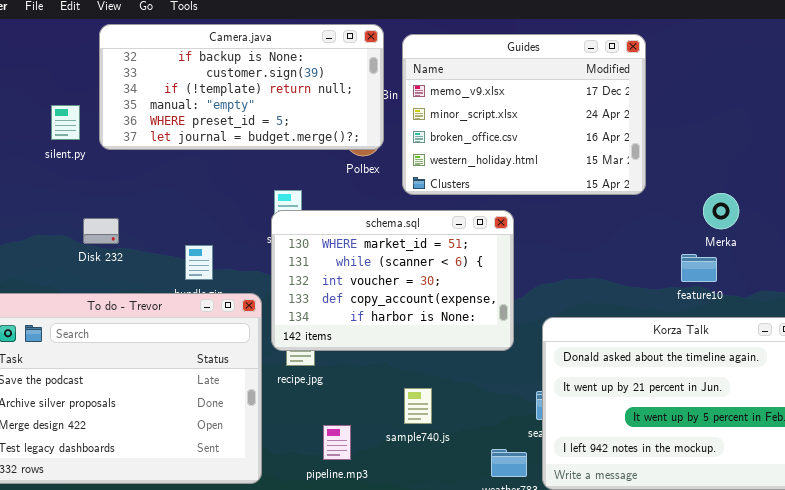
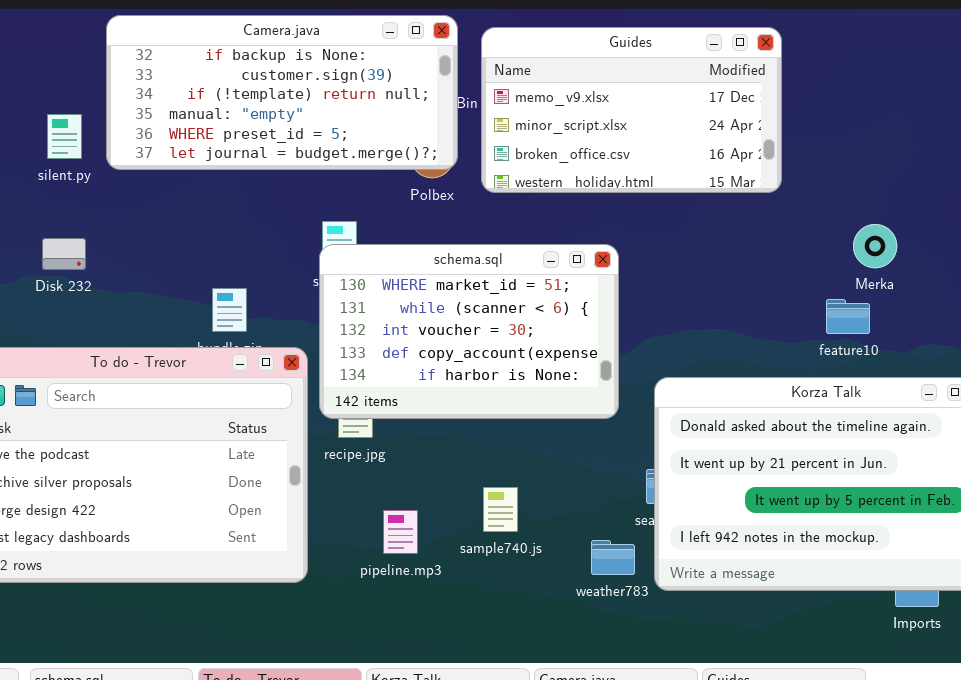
Guides: [402,34,646,195] -> [481,27,782,193], resized
Disk 232: [83,218,119,244] -> [42,238,86,270], moved
sample740.js: [404,388,432,424] -> [483,487,518,532], moved

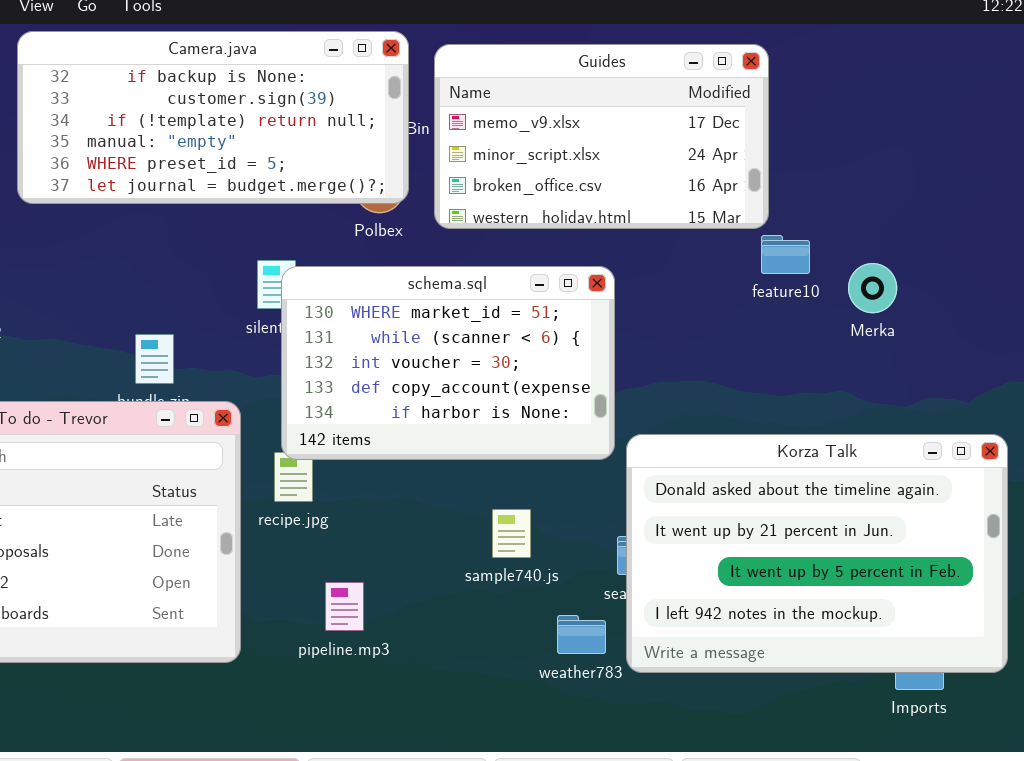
schema.sql: [319,244,619,419] -> [281,266,615,460], moved
feature10: [826,299,870,334] -> [761,235,810,274], moved
sample740.js: [483,487,518,532] -> [492,509,531,558], moved

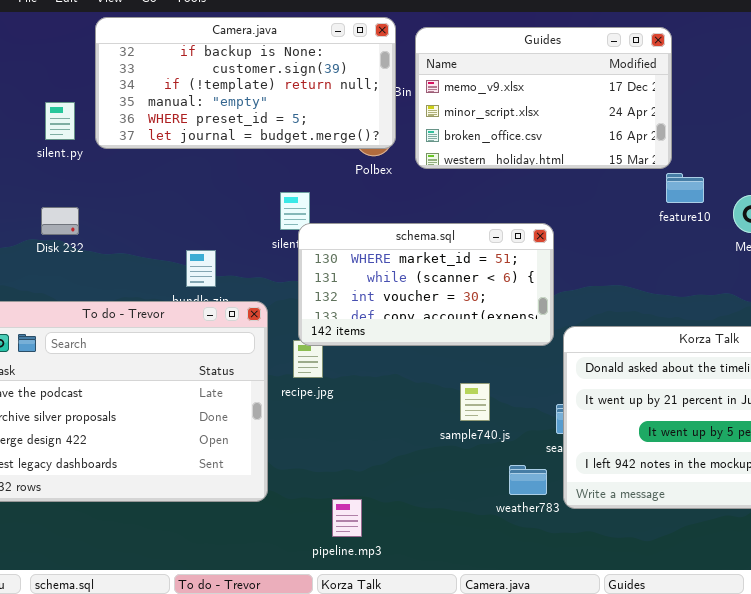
schema.sql: [281,266,615,460] -> [298,223,554,346], resized
pipeline.mp3: [325,582,364,631] -> [332,499,362,537], moved

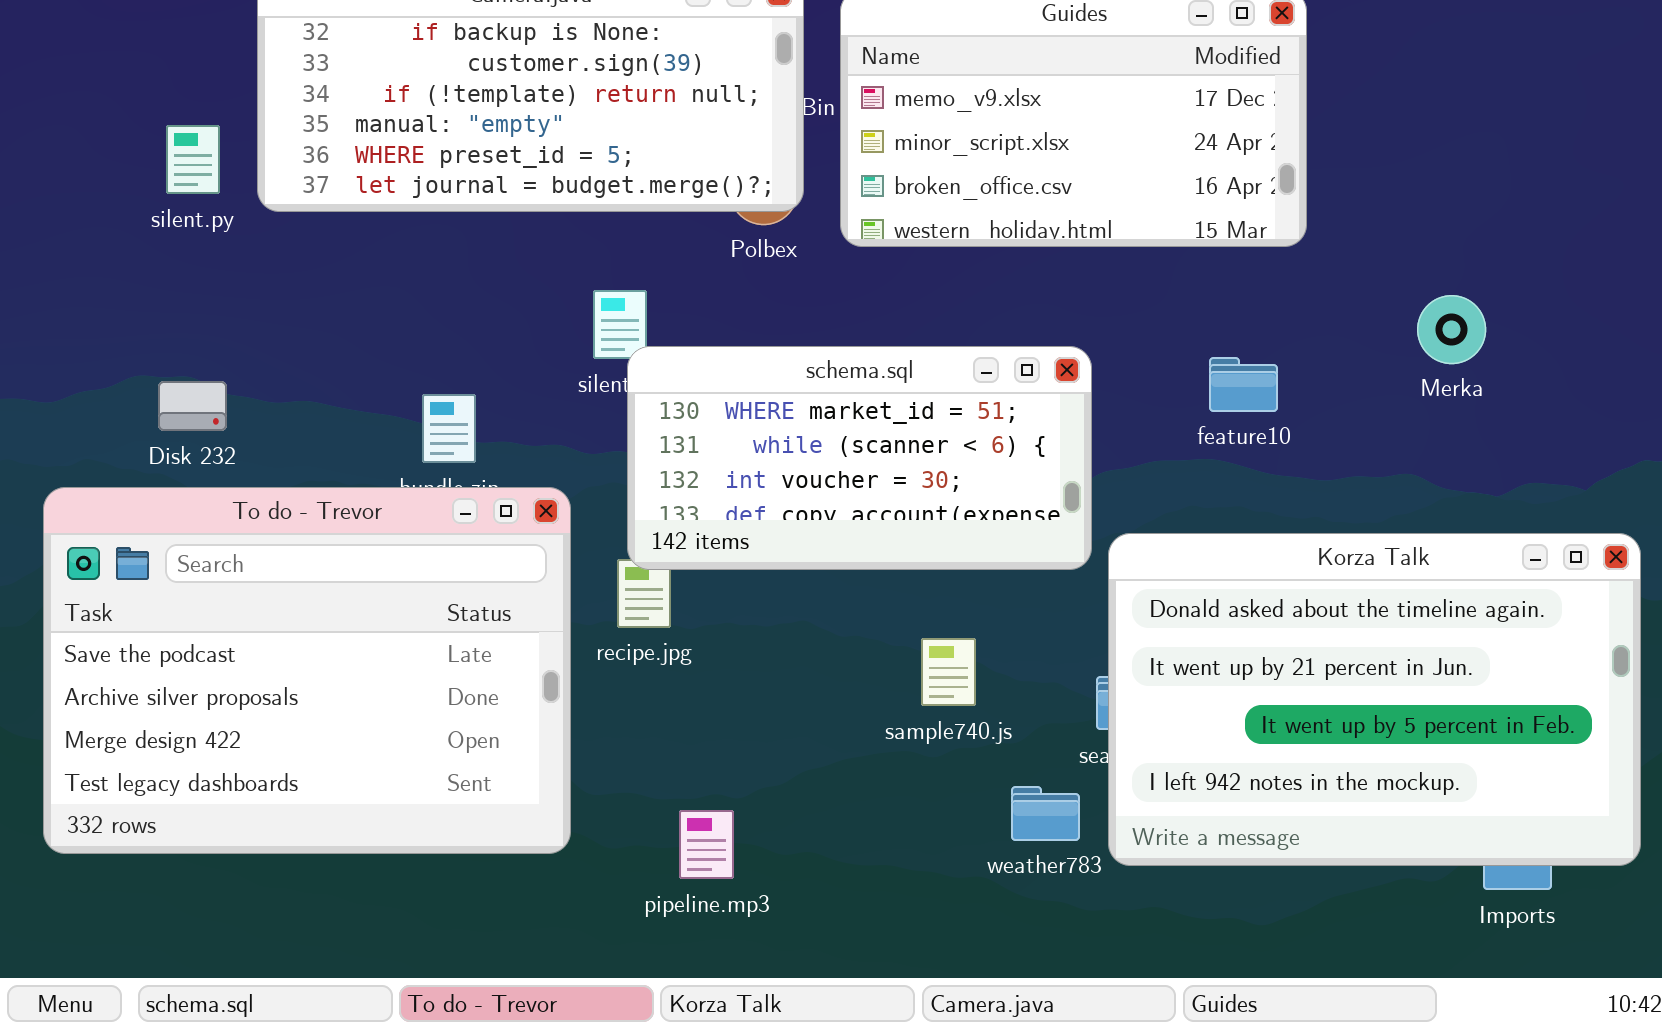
feature10: [666,173,704,203] -> [1209,357,1278,412], moved
Disk 232: [41,207,79,235] -> [158,381,227,431], moved
pipeline.mp3: [332,499,362,537] -> [679,810,734,879], moved

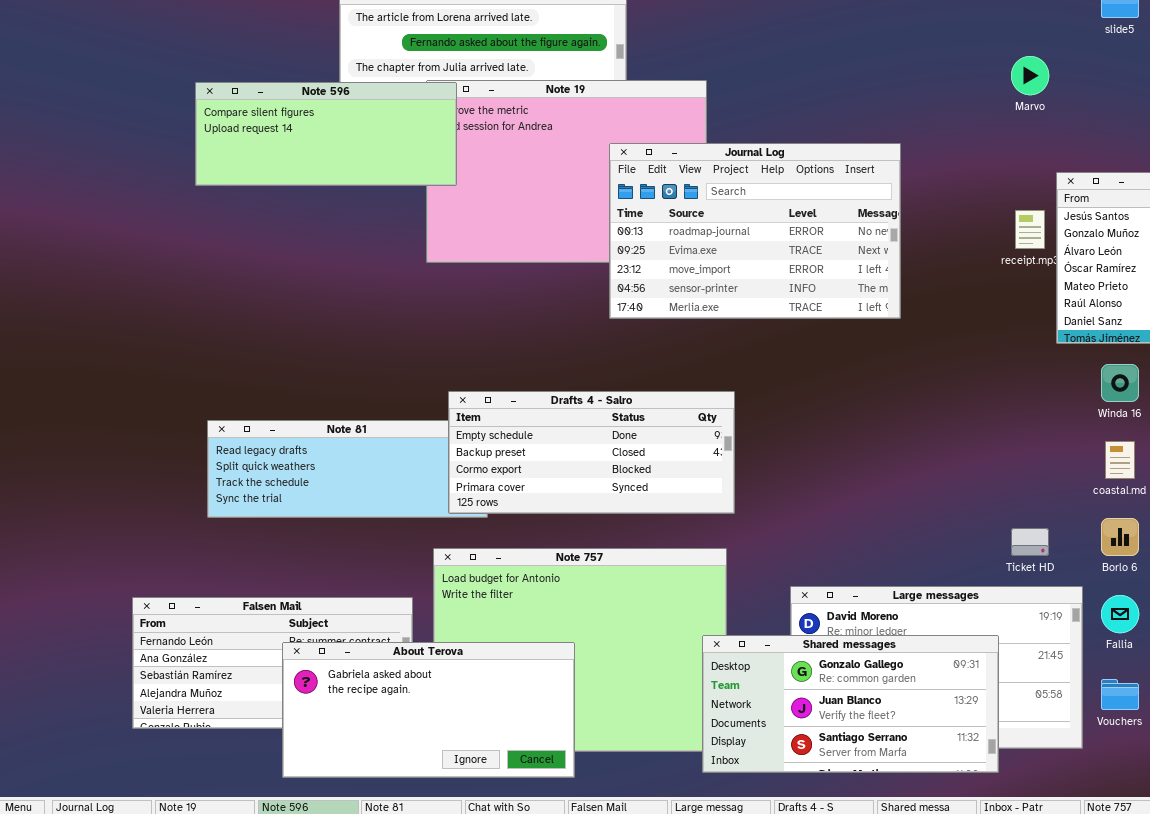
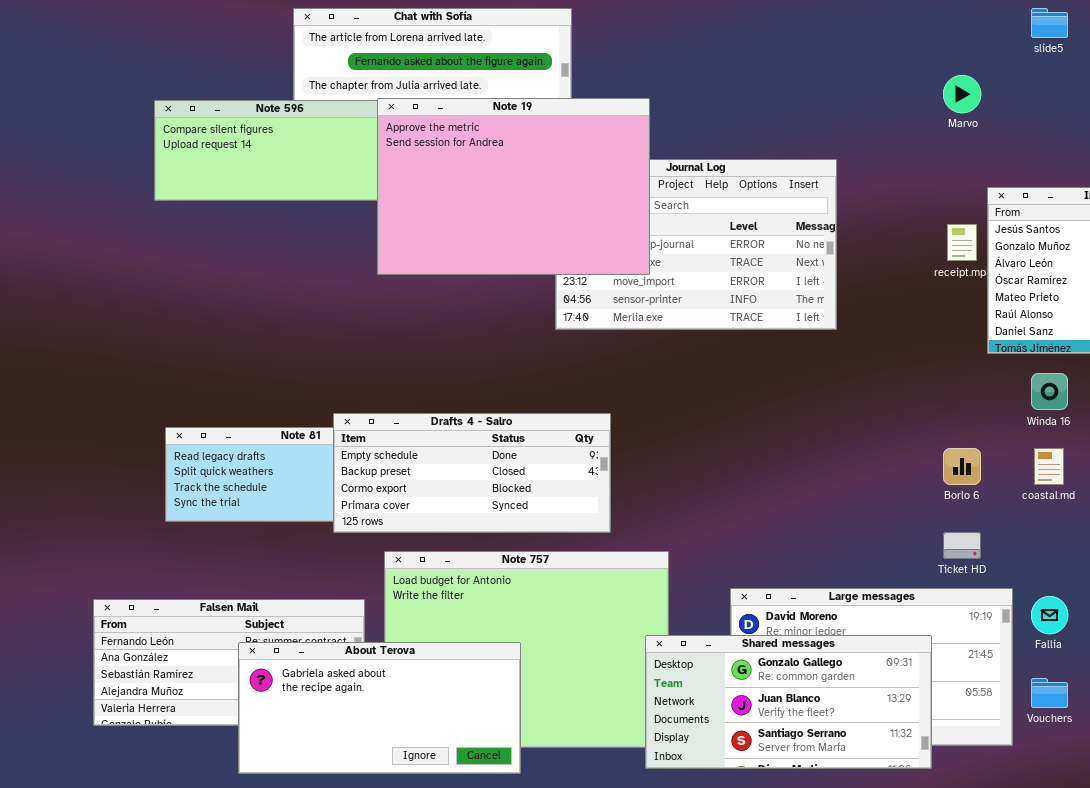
Note 19: [426,80,707,263] -> [377,98,650,275], raised
Drafts 4 - Salro: [448,391,735,514] -> [333,413,611,533], moved
Borlo 6: [1101,518,1139,556] -> [943,448,981,485], moved

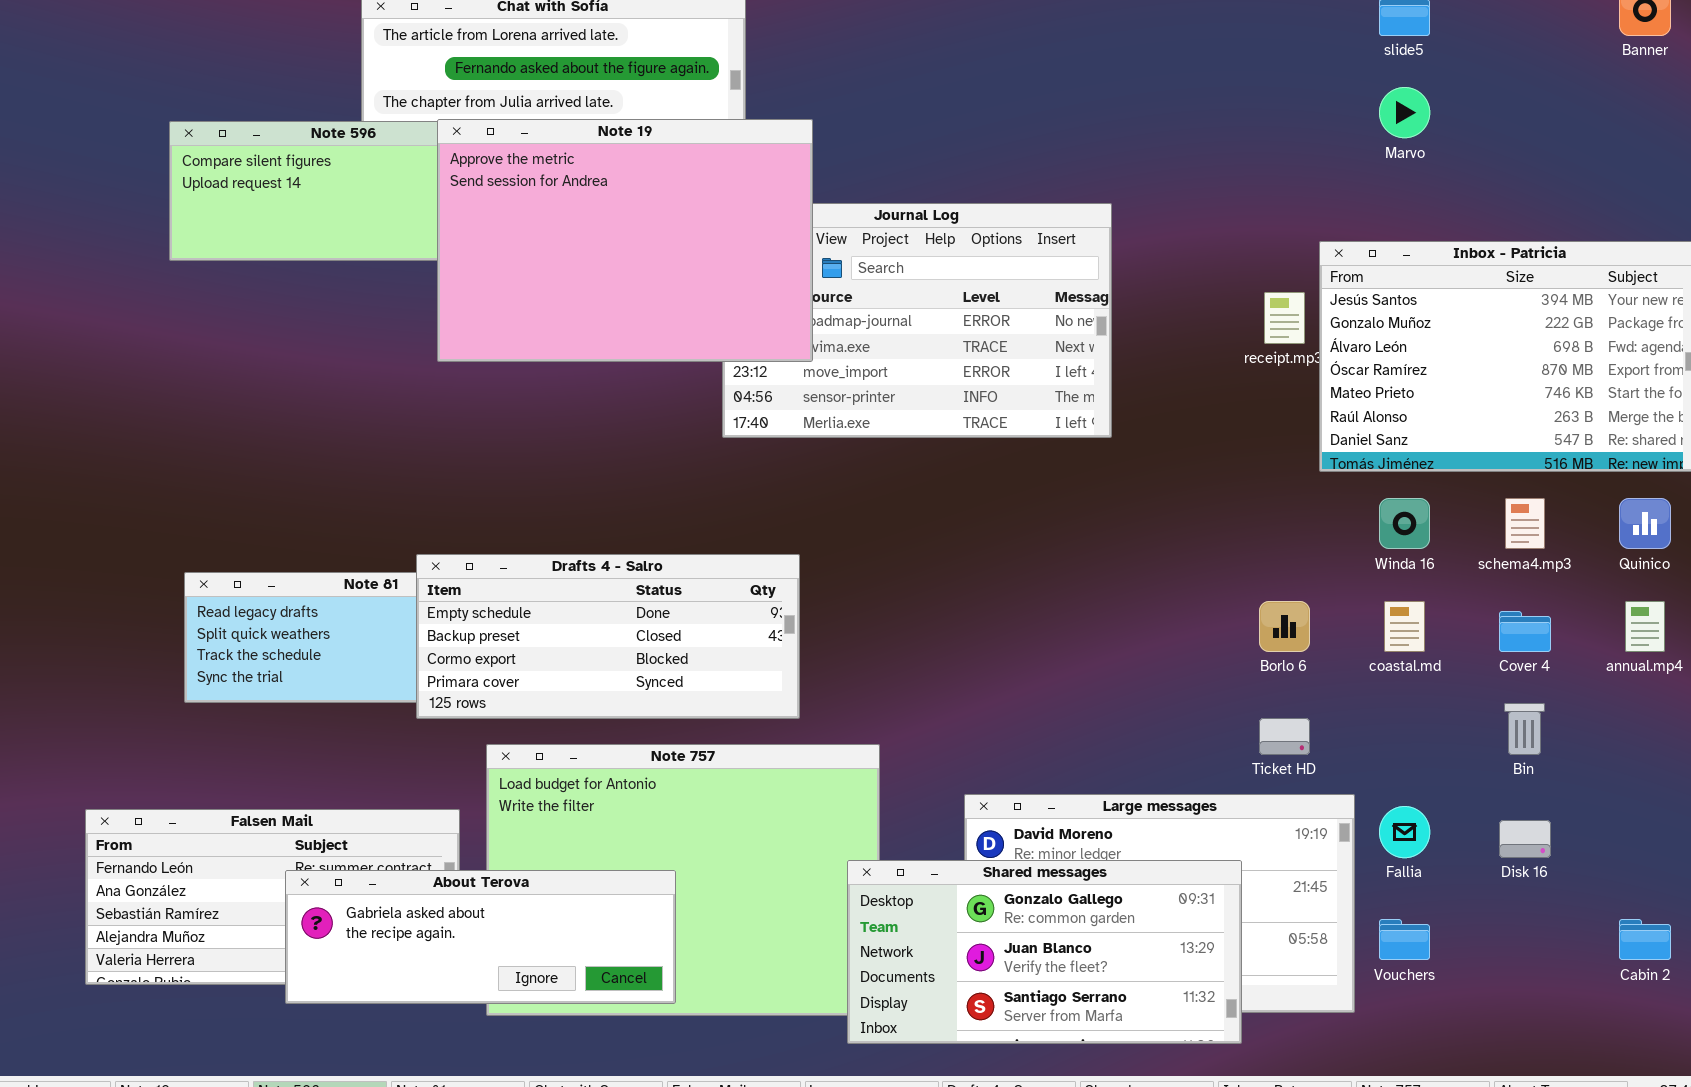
Marvo: [943,75,981,113] -> [1379,87,1430,138], moved
Note 19: [377,98,650,275] -> [437,119,813,362], moved
About Terova: [238,642,521,774] -> [285,870,676,1004], resized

========================

_WHAT YOU NEED TO DO_:
Output only the lines above from the one containing "feature10: [826,299,870,334] ->" to the one containing "Borlo 6: [1101,518,1139,556]", both included, exactly as written and with no pictures.

_ANSWER SECTION_:
feature10: [826,299,870,334] -> [761,235,810,274], moved
sample740.js: [483,487,518,532] -> [492,509,531,558], moved

schema.sql: [281,266,615,460] -> [298,223,554,346], resized
pipeline.mp3: [325,582,364,631] -> [332,499,362,537], moved

feature10: [666,173,704,203] -> [1209,357,1278,412], moved
Disk 232: [41,207,79,235] -> [158,381,227,431], moved
pipeline.mp3: [332,499,362,537] -> [679,810,734,879], moved

Note 19: [426,80,707,263] -> [377,98,650,275], raised
Drafts 4 - Salro: [448,391,735,514] -> [333,413,611,533], moved
Borlo 6: [1101,518,1139,556] -> [943,448,981,485], moved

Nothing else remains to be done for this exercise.